TASK BRIEF: Please repeat every record below exactly as written, but leave out the pictures.

Object correspondence data
+++

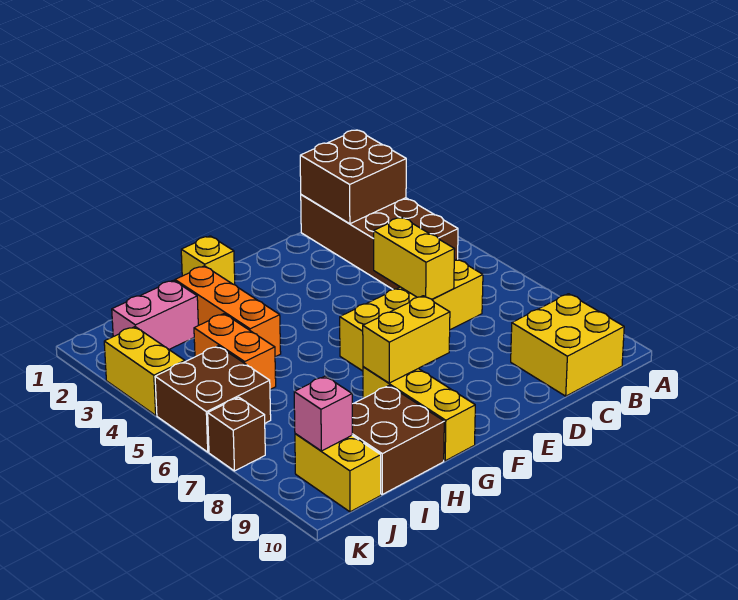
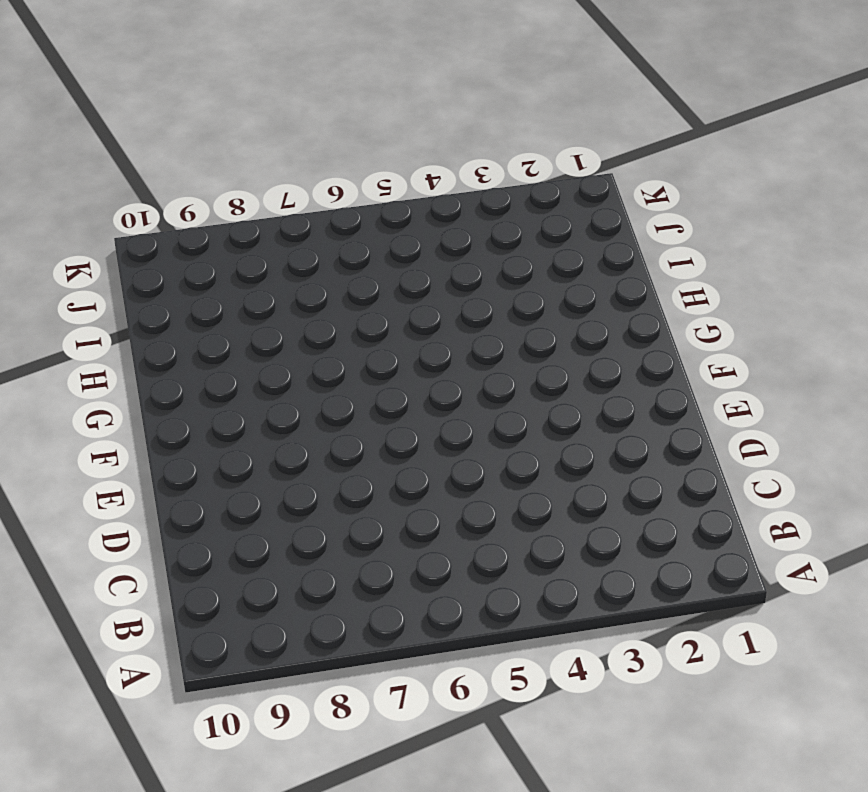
none -> brown brick B1:C4 level 1
none -> yellow brick B9:C10 level 1
none -> yellow brick C6:F6 level 1

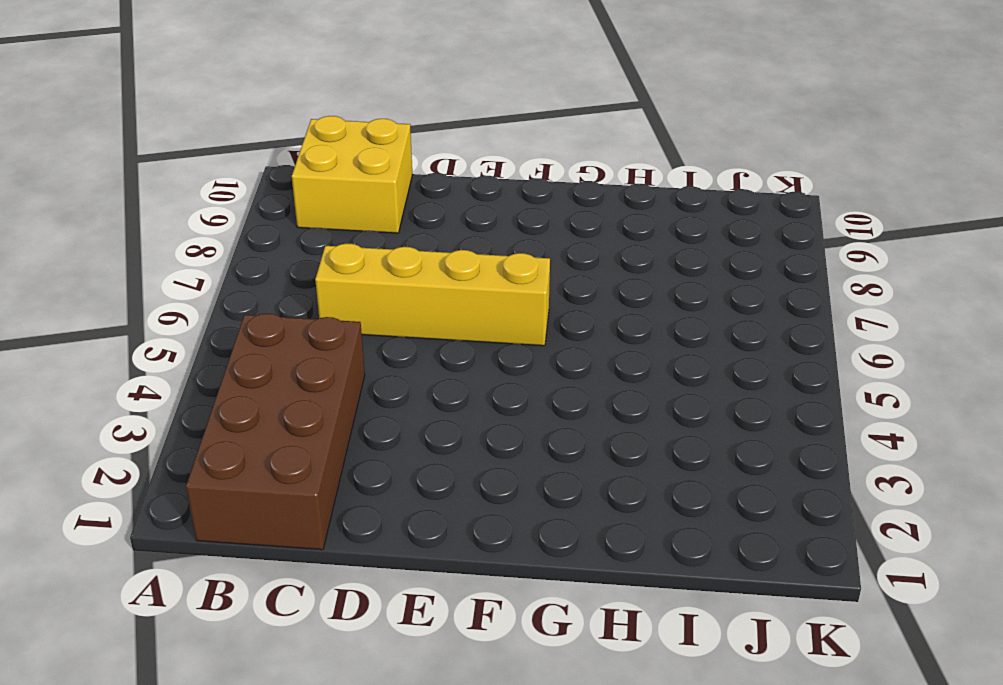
none -> yellow brick G1 level 1
none -> yellow brick G8:G10 level 1
none -> orange brick H2:H4 level 1

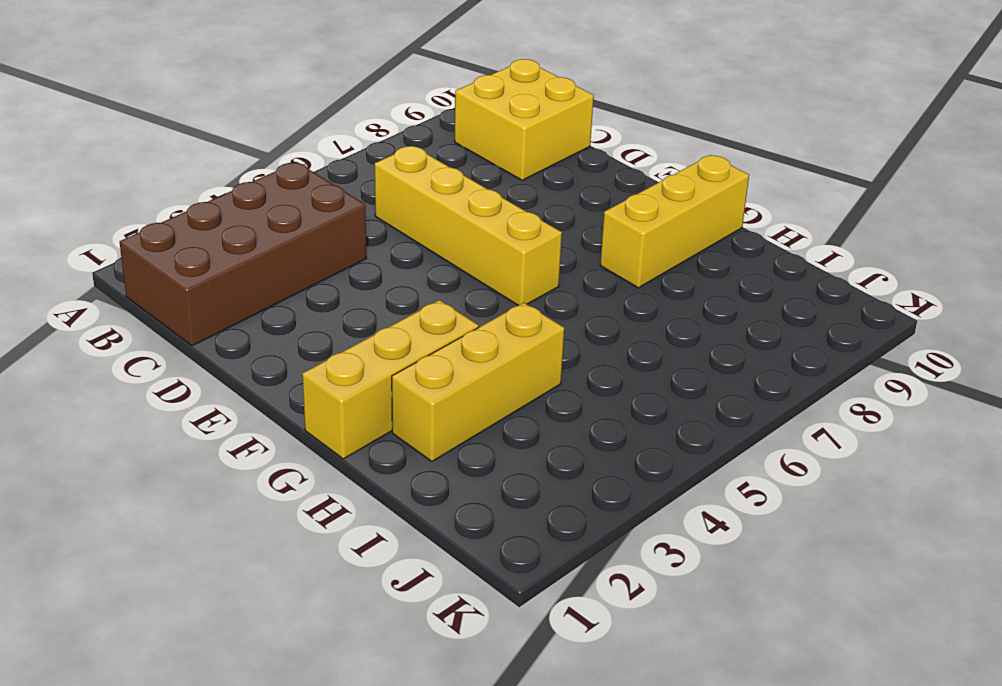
yellow brick G1:G3 level 1 -> yellow brick G1 level 1
yellow brick H2:H4 level 1 -> orange brick H2:H4 level 1
none -> brown brick H9:I10 level 1
none -> pink brick I2:J2 level 1
none -> orange brick I4:I5 level 1

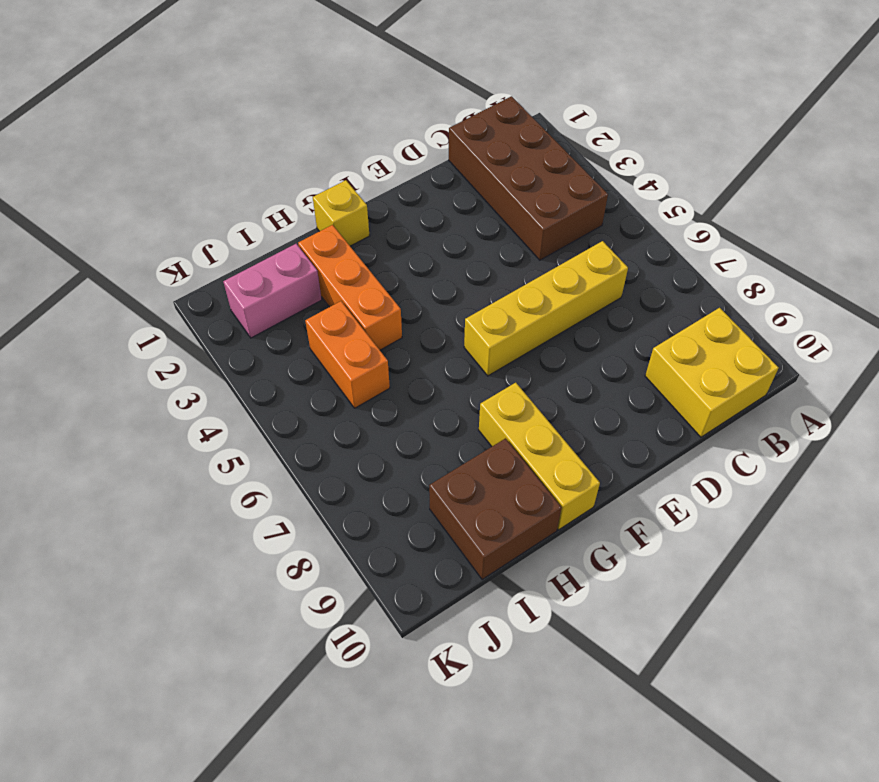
none -> brown brick J5:K6 level 1
none -> yellow brick J9:J10 level 1
none -> yellow brick K3:K4 level 1

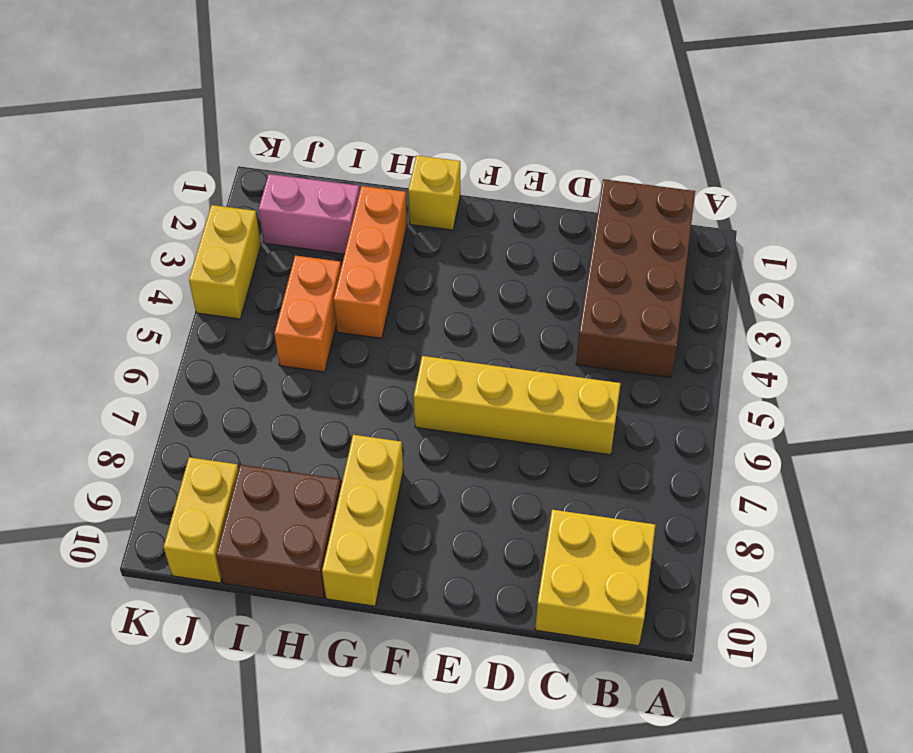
none -> brown brick J5:K6 level 1
none -> brown brick K7 level 1
none -> brown brick B1:C2 level 2

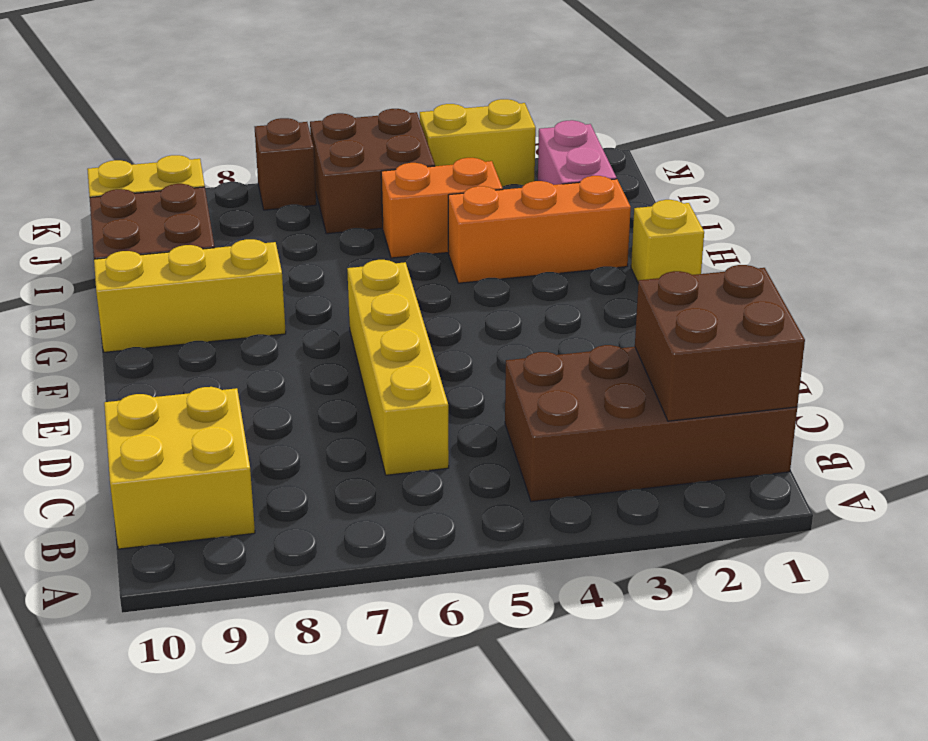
none -> yellow brick D5:D6 level 2
none -> yellow brick F8:G8 level 2
none -> pink brick J9 level 2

+++

OUTPUT FOR THIS EXERCISE:
none -> brown brick B1:C4 level 1
none -> yellow brick B9:C10 level 1
none -> yellow brick C6:F6 level 1

none -> yellow brick G1 level 1
none -> yellow brick G8:G10 level 1
none -> orange brick H2:H4 level 1

yellow brick G1:G3 level 1 -> yellow brick G1 level 1
yellow brick H2:H4 level 1 -> orange brick H2:H4 level 1
none -> brown brick H9:I10 level 1
none -> pink brick I2:J2 level 1
none -> orange brick I4:I5 level 1

none -> brown brick J5:K6 level 1
none -> yellow brick J9:J10 level 1
none -> yellow brick K3:K4 level 1

none -> brown brick J5:K6 level 1
none -> brown brick K7 level 1
none -> brown brick B1:C2 level 2

none -> yellow brick D5:D6 level 2
none -> yellow brick F8:G8 level 2
none -> pink brick J9 level 2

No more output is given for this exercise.